* What you will do
Starting at the line that contains "(405, 183) = (211, 193): brown", return every line down to the end of the records below, exactly as written.

* Record set
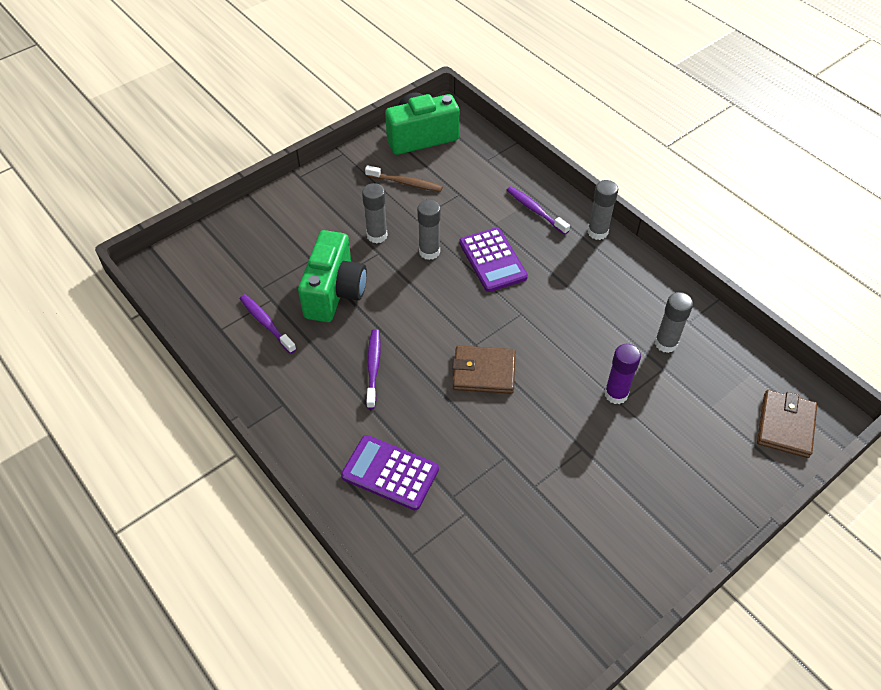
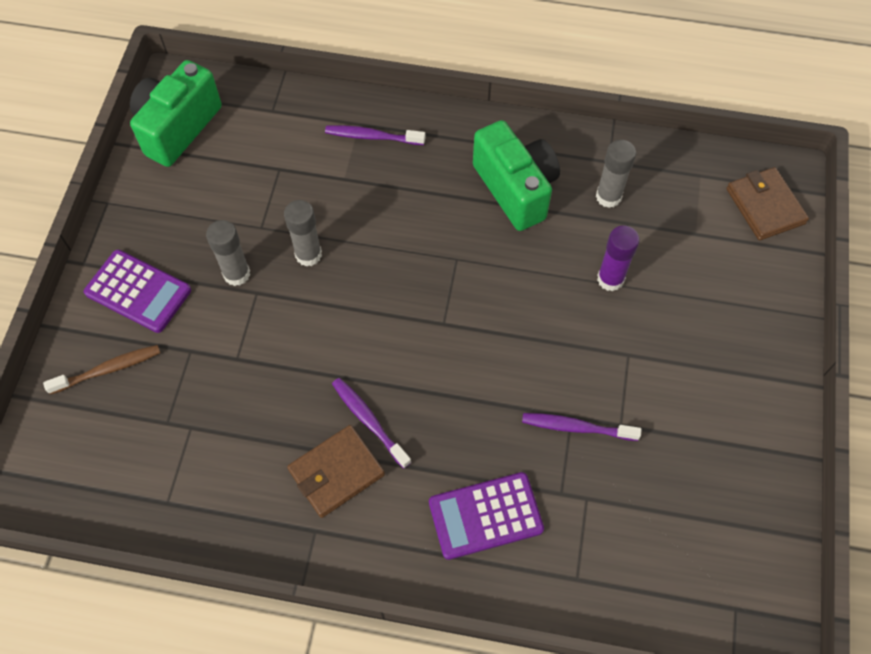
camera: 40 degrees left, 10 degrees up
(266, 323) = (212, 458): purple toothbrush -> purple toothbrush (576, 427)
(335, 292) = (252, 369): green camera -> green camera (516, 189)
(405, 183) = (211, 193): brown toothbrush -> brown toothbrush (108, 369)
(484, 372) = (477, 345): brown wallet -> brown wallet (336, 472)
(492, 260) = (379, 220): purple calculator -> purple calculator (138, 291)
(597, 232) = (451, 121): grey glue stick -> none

* Result for this task
(405, 183) = (211, 193): brown toothbrush -> brown toothbrush (108, 369)
(484, 372) = (477, 345): brown wallet -> brown wallet (336, 472)
(492, 260) = (379, 220): purple calculator -> purple calculator (138, 291)
(597, 232) = (451, 121): grey glue stick -> none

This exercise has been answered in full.